- WHAT IS REQUIRED -
The entries below should be repeated exactly, with no pictures carried over.

*** Opening RECORDS ***

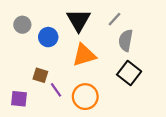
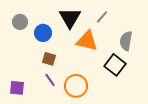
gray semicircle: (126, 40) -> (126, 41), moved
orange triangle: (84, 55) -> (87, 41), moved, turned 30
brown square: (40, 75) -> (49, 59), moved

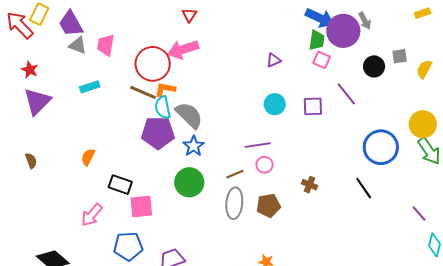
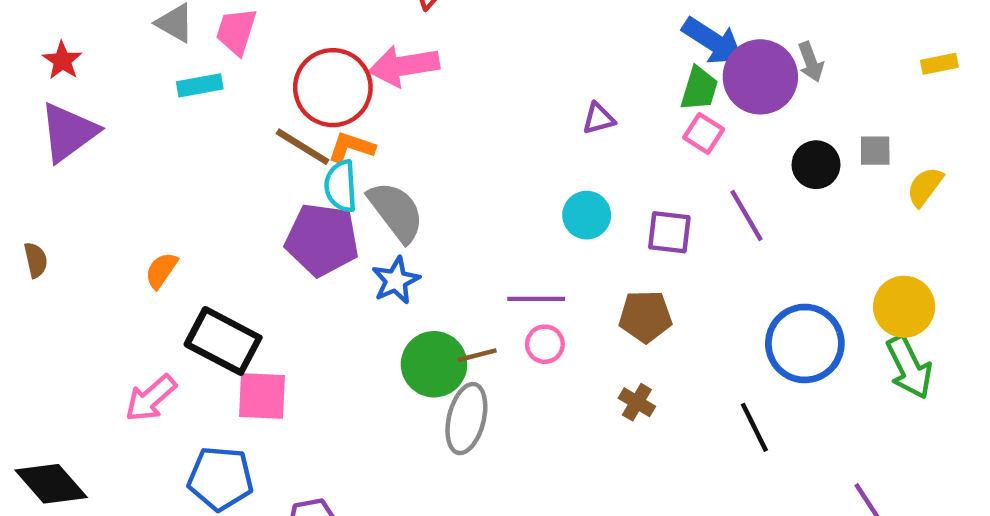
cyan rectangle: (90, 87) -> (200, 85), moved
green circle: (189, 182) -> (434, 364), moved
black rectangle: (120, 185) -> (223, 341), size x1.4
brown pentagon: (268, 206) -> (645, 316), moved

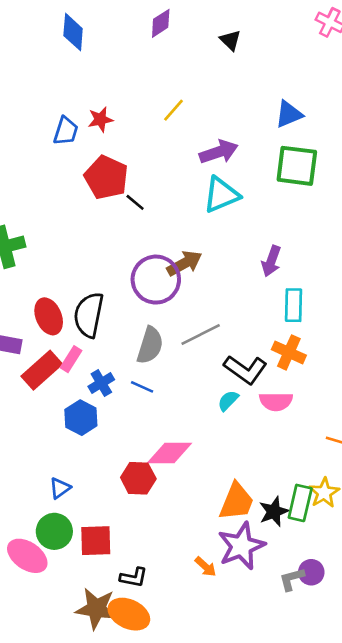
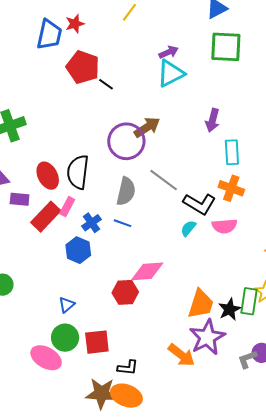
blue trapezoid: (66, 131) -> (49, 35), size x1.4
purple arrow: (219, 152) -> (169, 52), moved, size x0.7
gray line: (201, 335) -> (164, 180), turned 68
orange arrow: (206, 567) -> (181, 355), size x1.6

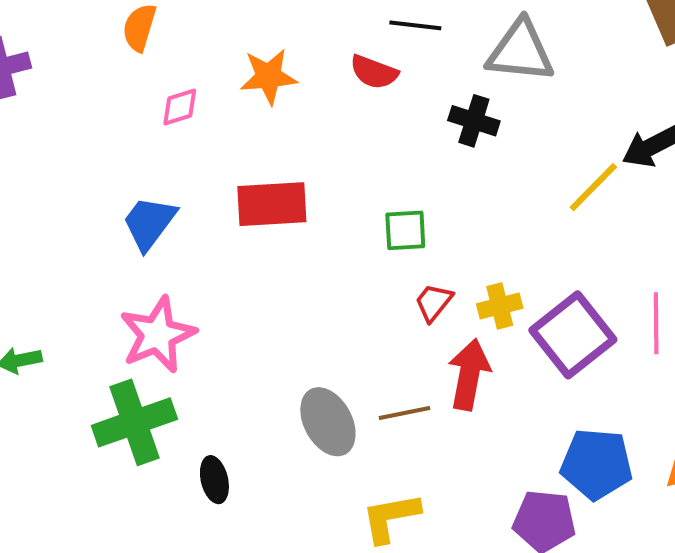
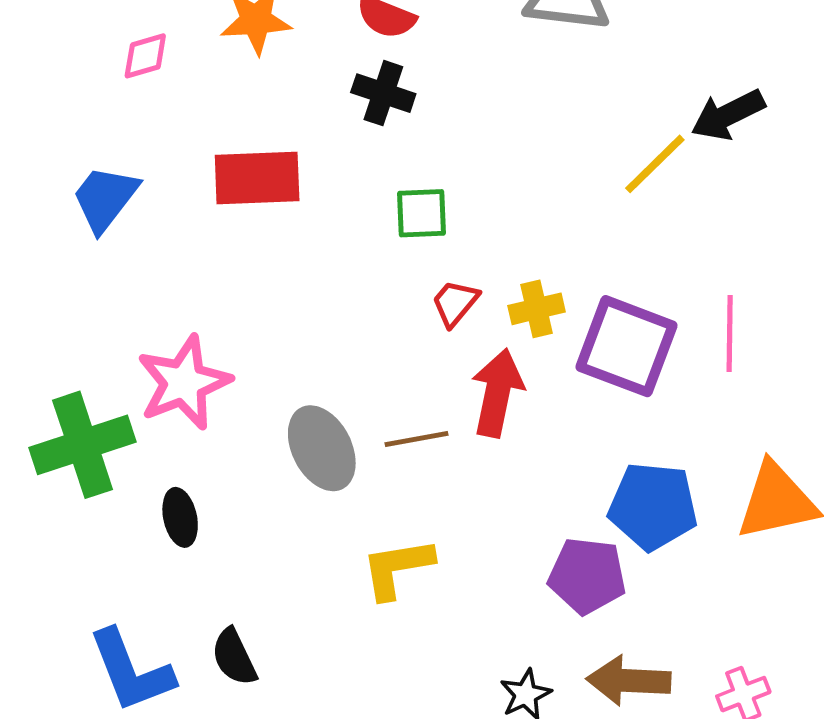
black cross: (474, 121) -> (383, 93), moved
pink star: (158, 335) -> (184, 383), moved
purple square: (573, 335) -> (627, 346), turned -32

*** Closing RECORDS ***

- REPLY -
gray semicircle: (126, 40) -> (126, 41), moved
orange triangle: (84, 55) -> (87, 41), moved, turned 30
brown square: (40, 75) -> (49, 59), moved

cyan rectangle: (90, 87) -> (200, 85), moved
green circle: (189, 182) -> (434, 364), moved
black rectangle: (120, 185) -> (223, 341), size x1.4
brown pentagon: (268, 206) -> (645, 316), moved

blue trapezoid: (66, 131) -> (49, 35), size x1.4
purple arrow: (219, 152) -> (169, 52), moved, size x0.7
gray line: (201, 335) -> (164, 180), turned 68
orange arrow: (206, 567) -> (181, 355), size x1.6

black cross: (474, 121) -> (383, 93), moved
pink star: (158, 335) -> (184, 383), moved
purple square: (573, 335) -> (627, 346), turned -32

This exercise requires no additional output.